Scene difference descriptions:
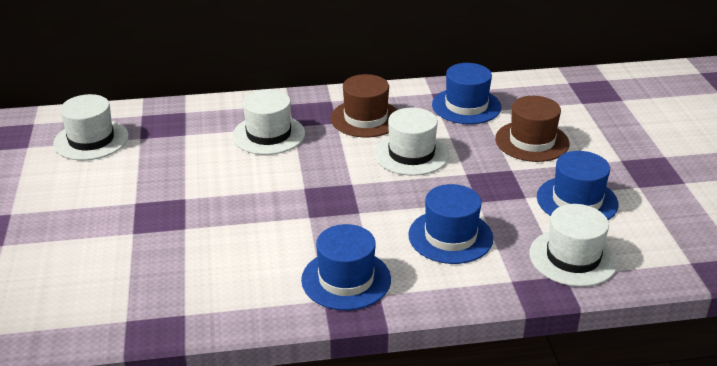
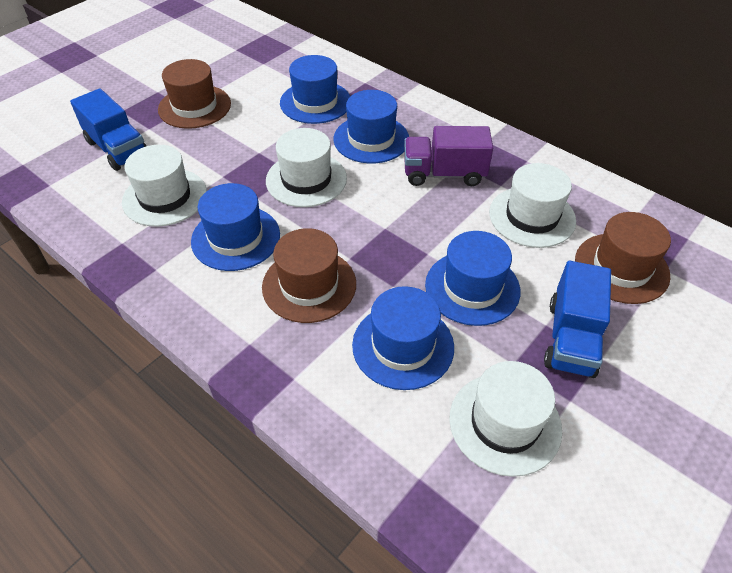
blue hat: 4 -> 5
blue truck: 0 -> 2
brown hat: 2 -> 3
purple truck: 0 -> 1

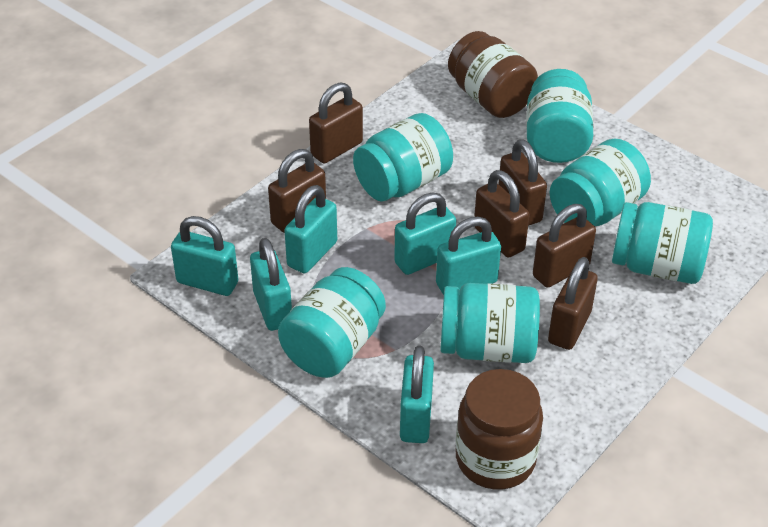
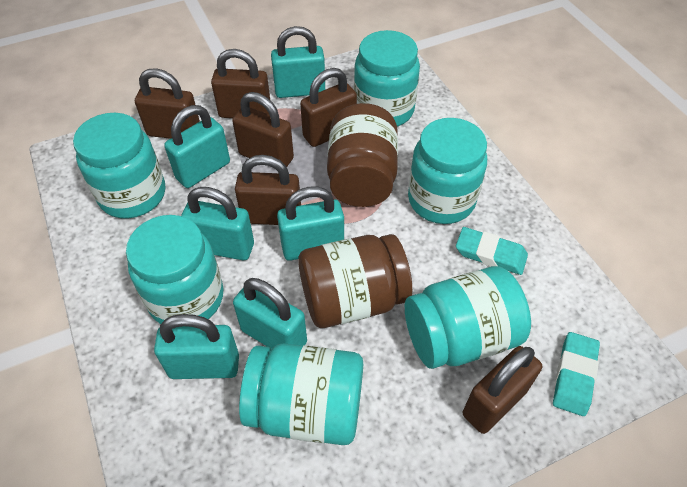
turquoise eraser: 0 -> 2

WHAT IS NEEDED
Would you please repeat all the data word for word, but without the pictures?

RESPONSE
blue hat: 4 -> 5
blue truck: 0 -> 2
brown hat: 2 -> 3
purple truck: 0 -> 1

turquoise eraser: 0 -> 2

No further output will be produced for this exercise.